### What needs to be done
Scan the records below. List lines holding "pink".

[Scene edit records]
------------------------------------------------

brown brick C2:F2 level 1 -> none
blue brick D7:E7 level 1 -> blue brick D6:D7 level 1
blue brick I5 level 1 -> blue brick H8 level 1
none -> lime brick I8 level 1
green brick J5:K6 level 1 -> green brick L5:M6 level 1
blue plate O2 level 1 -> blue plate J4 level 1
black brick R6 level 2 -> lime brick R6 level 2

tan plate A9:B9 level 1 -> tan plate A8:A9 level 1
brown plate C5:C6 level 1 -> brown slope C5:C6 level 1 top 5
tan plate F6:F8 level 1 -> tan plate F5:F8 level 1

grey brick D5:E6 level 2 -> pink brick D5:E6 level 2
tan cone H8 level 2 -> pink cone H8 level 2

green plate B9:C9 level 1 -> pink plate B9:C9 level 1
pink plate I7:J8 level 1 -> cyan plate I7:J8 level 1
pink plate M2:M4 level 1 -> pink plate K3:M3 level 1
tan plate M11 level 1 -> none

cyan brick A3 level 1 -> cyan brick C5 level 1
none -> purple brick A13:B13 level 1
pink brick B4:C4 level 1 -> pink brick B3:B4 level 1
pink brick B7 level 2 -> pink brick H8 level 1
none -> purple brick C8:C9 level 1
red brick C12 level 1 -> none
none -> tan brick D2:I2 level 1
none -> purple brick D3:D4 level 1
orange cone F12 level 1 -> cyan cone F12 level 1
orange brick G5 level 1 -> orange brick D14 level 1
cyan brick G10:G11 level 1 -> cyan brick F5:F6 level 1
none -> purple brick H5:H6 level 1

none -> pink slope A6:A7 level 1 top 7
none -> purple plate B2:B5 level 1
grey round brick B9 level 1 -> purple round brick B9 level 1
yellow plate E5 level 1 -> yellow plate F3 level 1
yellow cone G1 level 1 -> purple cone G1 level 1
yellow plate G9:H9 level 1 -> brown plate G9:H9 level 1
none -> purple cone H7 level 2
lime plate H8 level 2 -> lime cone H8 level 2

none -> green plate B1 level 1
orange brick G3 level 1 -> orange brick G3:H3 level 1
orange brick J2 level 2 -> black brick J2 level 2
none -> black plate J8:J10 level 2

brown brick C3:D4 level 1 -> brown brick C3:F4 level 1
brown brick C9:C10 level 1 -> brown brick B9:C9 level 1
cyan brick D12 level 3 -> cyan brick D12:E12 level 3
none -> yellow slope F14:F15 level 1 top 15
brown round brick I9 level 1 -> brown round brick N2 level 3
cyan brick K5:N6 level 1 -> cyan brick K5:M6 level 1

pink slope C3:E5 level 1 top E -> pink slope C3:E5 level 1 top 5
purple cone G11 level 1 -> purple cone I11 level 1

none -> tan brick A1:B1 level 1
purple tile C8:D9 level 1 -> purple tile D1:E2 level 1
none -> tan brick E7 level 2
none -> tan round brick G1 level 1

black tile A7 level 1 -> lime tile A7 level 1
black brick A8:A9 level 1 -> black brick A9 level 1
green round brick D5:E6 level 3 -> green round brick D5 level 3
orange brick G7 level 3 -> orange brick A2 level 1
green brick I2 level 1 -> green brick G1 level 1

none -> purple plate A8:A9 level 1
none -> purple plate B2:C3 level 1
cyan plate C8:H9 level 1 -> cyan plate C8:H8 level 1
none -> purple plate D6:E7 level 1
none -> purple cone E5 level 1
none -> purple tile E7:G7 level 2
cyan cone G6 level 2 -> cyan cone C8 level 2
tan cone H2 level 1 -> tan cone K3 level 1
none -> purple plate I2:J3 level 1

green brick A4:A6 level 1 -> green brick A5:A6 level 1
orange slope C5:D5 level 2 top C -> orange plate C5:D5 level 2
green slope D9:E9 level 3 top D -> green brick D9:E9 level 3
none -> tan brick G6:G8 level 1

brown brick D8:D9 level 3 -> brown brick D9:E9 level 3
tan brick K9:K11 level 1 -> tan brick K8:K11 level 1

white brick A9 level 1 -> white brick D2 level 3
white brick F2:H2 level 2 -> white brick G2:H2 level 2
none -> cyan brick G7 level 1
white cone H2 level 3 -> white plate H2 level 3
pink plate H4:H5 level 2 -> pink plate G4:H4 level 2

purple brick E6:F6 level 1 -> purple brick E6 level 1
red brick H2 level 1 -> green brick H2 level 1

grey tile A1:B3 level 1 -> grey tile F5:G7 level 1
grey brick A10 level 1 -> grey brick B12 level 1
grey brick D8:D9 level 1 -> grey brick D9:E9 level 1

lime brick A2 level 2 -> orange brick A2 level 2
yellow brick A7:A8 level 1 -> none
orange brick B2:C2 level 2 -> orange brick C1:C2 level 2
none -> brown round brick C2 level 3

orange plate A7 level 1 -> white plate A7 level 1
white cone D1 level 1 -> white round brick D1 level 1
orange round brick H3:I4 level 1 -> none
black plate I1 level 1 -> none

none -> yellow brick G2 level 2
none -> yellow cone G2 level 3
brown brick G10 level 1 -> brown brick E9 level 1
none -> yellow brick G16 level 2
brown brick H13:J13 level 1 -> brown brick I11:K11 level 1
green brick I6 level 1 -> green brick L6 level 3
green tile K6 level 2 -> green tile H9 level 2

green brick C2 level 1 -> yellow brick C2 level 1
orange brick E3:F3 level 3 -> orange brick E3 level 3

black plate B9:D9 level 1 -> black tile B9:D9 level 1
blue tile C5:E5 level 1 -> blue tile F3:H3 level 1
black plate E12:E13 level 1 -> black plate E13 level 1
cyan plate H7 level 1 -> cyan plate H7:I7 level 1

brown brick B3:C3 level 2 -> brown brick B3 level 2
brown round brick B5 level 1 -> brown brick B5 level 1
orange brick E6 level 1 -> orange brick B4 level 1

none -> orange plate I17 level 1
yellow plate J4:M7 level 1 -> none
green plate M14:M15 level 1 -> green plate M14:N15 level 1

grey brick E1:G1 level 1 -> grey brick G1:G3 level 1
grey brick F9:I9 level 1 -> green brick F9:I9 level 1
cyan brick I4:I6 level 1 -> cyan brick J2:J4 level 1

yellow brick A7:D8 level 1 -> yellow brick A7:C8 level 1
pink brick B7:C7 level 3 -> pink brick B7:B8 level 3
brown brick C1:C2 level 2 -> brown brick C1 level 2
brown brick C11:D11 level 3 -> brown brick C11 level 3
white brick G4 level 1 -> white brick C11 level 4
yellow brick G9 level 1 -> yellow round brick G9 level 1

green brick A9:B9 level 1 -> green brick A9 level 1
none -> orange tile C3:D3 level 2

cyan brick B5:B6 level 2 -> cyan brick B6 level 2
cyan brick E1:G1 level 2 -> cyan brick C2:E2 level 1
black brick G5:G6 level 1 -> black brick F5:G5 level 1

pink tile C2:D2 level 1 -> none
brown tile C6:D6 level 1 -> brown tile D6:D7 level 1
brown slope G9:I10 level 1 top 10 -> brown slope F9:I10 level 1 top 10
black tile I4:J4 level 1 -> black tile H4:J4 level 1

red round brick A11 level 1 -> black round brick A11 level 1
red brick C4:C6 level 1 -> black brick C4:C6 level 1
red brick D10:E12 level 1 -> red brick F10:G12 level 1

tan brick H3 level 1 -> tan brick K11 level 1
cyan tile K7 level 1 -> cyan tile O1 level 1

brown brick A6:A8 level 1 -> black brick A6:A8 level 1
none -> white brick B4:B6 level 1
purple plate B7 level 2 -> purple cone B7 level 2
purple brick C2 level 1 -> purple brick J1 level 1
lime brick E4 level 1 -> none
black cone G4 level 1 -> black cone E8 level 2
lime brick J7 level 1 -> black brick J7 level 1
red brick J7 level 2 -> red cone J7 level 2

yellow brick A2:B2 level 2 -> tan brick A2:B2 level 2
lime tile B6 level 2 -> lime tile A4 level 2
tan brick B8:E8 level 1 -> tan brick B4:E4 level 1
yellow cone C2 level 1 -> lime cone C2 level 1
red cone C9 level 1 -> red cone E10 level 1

------------------------------------------------

### Response
grey brick D5:E6 level 2 -> pink brick D5:E6 level 2
tan cone H8 level 2 -> pink cone H8 level 2
green plate B9:C9 level 1 -> pink plate B9:C9 level 1
pink plate I7:J8 level 1 -> cyan plate I7:J8 level 1
pink plate M2:M4 level 1 -> pink plate K3:M3 level 1
pink brick B4:C4 level 1 -> pink brick B3:B4 level 1
pink brick B7 level 2 -> pink brick H8 level 1
none -> pink slope A6:A7 level 1 top 7
pink slope C3:E5 level 1 top E -> pink slope C3:E5 level 1 top 5
pink plate H4:H5 level 2 -> pink plate G4:H4 level 2
pink brick B7:C7 level 3 -> pink brick B7:B8 level 3
pink tile C2:D2 level 1 -> none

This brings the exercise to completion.